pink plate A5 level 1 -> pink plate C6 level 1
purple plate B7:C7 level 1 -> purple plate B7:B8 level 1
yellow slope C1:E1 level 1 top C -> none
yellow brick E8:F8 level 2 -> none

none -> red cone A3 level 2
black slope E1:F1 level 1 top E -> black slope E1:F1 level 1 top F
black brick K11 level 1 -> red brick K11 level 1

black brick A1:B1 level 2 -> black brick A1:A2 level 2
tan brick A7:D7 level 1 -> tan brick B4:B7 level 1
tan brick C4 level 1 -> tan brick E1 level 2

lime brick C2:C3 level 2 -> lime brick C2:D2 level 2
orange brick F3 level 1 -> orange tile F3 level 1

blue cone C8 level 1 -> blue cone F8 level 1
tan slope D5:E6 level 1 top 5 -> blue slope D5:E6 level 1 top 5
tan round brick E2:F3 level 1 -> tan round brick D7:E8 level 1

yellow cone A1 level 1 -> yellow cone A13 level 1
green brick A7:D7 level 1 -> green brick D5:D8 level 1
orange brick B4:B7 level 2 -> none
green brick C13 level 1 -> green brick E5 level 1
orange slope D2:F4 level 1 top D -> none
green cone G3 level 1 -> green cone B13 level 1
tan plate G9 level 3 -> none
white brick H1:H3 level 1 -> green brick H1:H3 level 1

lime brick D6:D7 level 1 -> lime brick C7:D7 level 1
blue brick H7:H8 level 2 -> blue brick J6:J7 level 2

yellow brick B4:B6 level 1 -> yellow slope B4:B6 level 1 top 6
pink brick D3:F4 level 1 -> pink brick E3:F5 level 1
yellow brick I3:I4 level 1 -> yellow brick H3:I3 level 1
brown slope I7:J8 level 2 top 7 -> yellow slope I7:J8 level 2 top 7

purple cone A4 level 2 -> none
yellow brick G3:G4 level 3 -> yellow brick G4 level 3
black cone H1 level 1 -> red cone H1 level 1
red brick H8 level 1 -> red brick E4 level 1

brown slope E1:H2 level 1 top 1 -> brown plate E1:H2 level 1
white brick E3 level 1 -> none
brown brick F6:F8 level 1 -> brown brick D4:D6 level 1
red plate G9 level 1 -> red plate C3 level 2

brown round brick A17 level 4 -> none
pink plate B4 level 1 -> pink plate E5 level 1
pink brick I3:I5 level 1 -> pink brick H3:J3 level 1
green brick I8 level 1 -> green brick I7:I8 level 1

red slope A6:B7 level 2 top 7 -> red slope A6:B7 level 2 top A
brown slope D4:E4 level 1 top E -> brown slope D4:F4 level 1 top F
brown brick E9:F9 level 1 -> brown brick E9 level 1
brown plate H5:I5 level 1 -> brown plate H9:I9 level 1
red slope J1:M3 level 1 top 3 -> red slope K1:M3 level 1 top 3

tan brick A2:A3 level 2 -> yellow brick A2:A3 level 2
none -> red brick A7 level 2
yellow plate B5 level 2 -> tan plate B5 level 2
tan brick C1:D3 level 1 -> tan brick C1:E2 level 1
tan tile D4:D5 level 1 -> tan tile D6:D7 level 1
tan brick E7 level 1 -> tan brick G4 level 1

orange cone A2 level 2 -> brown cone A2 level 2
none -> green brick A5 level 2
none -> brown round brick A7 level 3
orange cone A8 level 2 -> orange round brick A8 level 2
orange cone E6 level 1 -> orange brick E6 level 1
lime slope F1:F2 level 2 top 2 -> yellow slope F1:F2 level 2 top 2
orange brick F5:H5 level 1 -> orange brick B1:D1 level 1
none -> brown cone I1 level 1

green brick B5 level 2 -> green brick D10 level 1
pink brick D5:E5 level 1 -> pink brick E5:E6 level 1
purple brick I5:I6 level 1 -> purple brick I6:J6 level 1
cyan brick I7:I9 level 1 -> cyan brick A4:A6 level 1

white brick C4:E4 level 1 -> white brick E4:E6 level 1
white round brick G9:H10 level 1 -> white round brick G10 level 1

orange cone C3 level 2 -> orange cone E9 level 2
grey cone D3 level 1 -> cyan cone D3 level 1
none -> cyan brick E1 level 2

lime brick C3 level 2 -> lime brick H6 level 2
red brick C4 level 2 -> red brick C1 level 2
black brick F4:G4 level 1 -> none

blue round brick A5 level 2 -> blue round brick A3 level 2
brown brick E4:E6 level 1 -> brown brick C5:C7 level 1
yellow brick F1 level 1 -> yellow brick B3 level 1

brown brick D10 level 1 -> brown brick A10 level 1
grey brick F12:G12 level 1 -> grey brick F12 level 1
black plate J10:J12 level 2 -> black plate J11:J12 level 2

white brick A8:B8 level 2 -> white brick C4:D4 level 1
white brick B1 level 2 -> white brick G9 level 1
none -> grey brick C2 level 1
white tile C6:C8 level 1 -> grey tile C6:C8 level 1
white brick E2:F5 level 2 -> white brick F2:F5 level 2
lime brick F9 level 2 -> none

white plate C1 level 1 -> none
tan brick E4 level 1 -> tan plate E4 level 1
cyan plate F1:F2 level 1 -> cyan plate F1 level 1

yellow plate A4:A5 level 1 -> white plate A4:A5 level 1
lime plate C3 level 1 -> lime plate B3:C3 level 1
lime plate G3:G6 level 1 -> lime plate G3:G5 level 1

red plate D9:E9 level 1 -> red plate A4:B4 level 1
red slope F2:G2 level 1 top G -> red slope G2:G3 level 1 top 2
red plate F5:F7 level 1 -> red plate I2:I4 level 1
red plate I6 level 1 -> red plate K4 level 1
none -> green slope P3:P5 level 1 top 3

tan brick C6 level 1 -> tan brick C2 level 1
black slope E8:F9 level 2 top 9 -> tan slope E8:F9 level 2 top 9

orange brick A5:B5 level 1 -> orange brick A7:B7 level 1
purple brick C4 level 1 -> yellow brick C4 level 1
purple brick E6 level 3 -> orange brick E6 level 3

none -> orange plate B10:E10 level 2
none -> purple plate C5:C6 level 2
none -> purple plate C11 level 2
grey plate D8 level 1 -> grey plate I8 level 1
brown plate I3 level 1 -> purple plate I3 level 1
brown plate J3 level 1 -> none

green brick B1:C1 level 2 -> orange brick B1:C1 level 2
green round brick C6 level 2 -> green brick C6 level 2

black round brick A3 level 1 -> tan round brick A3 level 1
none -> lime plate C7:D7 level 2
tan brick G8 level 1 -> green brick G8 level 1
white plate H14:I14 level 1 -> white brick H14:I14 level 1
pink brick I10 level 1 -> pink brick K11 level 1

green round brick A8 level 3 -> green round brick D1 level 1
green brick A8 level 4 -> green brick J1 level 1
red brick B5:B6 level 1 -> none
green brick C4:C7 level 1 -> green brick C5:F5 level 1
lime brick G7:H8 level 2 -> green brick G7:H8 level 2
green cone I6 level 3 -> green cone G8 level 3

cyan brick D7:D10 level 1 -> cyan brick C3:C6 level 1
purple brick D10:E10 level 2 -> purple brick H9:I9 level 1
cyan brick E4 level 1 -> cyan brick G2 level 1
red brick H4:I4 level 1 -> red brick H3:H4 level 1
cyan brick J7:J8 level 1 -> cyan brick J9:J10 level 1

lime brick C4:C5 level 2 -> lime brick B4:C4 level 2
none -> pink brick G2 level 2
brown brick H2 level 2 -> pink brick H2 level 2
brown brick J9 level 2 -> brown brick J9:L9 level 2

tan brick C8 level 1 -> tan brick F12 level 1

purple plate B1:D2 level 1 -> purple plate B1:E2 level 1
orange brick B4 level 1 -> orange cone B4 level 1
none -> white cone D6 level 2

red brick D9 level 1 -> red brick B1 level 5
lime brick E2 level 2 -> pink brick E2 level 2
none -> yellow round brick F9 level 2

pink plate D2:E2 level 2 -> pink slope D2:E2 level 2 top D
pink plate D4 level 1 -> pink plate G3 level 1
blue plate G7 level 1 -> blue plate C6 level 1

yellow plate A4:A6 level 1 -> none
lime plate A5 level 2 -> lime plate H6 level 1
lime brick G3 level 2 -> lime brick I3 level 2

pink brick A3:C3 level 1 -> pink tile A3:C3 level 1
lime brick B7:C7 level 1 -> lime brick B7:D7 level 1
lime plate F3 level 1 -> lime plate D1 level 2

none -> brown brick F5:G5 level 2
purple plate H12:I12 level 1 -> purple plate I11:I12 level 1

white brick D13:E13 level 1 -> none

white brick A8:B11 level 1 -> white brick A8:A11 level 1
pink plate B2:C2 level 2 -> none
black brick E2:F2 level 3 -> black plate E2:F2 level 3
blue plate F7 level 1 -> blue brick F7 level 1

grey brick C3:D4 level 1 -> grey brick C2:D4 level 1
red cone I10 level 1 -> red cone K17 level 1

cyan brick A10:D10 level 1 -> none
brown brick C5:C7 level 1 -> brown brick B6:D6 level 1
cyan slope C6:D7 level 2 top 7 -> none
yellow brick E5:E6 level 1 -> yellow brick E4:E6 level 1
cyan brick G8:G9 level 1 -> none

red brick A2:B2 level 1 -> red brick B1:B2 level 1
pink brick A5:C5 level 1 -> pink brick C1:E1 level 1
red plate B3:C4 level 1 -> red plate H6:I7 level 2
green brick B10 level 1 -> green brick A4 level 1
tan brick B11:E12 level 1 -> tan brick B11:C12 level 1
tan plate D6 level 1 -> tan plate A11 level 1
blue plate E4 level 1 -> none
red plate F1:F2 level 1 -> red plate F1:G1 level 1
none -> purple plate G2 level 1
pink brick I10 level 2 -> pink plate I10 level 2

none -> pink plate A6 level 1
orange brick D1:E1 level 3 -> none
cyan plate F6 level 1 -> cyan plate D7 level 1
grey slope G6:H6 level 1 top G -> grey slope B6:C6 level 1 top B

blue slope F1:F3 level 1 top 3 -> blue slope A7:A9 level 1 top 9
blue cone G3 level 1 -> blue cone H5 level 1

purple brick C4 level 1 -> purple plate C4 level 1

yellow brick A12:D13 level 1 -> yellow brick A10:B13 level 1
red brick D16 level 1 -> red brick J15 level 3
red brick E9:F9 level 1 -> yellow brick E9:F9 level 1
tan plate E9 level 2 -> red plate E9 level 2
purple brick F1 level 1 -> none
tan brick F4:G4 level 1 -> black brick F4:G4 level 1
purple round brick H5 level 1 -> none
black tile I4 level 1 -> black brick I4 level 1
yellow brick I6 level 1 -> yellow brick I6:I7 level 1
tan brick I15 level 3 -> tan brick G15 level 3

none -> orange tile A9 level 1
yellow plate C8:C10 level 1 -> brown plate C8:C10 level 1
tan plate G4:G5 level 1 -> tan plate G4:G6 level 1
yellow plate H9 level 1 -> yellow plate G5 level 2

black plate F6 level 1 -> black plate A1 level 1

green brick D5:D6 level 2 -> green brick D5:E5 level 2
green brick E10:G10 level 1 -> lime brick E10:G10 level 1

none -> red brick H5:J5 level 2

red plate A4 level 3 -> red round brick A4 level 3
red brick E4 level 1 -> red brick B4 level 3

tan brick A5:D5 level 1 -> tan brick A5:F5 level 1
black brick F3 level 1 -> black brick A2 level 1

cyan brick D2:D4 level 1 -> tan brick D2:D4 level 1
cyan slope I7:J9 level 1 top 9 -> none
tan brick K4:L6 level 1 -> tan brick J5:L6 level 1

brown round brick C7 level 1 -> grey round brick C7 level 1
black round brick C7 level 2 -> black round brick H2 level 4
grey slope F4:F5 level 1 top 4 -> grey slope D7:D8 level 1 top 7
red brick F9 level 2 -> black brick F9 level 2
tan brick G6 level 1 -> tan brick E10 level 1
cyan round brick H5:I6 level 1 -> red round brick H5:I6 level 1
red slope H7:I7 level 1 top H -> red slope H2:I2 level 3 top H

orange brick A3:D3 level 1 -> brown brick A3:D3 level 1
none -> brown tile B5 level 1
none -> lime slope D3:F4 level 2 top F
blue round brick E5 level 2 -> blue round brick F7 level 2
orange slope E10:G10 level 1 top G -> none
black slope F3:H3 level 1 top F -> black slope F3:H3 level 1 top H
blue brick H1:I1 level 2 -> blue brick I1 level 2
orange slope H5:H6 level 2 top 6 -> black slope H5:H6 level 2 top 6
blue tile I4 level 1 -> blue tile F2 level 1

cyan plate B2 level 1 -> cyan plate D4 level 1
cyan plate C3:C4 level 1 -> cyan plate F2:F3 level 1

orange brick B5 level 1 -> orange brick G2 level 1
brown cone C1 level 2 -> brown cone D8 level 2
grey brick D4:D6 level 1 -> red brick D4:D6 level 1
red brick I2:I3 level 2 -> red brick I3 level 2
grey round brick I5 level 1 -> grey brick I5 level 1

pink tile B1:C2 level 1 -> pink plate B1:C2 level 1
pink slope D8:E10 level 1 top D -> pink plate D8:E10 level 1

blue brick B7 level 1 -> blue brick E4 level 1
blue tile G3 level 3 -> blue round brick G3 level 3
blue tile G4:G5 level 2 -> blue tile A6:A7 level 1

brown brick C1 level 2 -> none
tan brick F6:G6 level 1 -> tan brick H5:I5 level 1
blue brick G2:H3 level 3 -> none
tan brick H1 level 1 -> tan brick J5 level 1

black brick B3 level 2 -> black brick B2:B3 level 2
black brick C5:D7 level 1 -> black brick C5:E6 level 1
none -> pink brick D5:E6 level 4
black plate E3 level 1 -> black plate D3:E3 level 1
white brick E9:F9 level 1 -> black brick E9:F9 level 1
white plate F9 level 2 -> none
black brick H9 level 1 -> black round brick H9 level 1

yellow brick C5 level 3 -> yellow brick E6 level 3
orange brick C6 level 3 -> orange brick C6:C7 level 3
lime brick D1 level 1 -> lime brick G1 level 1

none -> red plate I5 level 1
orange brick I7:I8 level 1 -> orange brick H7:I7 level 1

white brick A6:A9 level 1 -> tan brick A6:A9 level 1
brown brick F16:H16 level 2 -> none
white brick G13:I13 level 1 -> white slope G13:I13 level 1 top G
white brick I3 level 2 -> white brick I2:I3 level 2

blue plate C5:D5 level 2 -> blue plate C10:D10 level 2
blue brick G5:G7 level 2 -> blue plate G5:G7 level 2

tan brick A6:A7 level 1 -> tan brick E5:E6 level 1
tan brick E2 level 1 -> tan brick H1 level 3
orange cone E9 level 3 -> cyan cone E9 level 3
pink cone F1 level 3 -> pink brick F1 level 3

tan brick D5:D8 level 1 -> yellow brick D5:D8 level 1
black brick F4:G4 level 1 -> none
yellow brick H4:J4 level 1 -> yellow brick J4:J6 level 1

• [TASK STATEMENT]: Give the number of lines in the entries above that contain the word "tile", with no accompanying text.

• [TASK OUTPUT]: 11